§ TASK STATEMENT: Copy out each line of the listing below in which the string "degrees" occurs.

§ DATA FOR THIS EXERCISE:
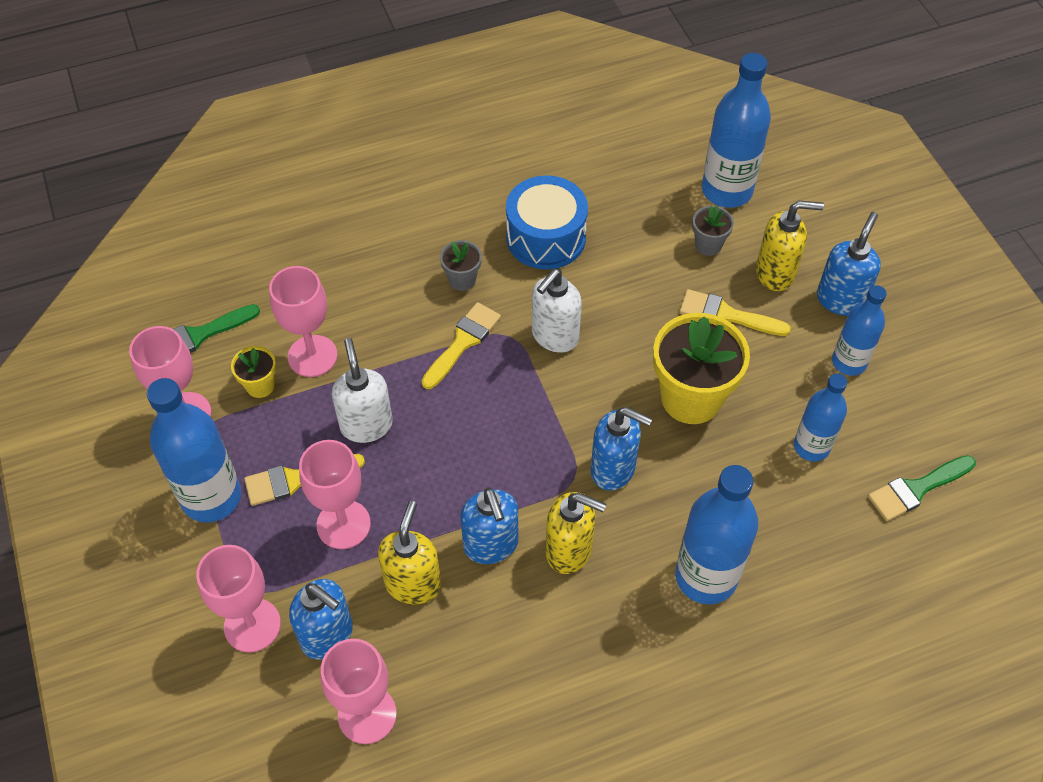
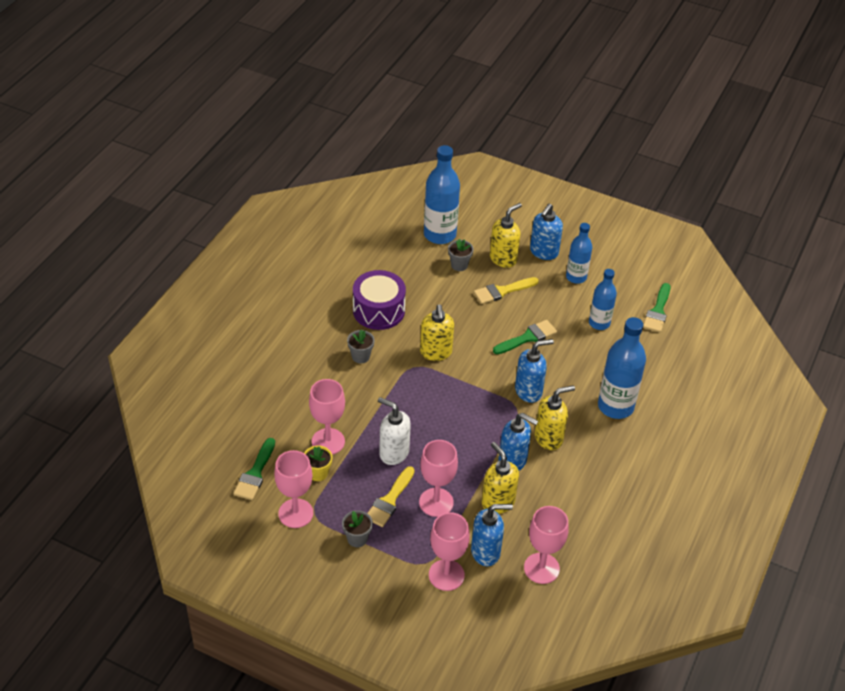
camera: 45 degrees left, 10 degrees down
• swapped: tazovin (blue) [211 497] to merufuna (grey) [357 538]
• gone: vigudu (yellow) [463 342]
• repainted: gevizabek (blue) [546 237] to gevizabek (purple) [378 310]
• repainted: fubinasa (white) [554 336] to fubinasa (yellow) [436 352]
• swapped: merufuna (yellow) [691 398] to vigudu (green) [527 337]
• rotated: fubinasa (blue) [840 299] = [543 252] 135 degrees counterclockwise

§ SOLUTION TO THIS PROBLEM:
camera: 45 degrees left, 10 degrees down
• rotated: fubinasa (blue) [840 299] = [543 252] 135 degrees counterclockwise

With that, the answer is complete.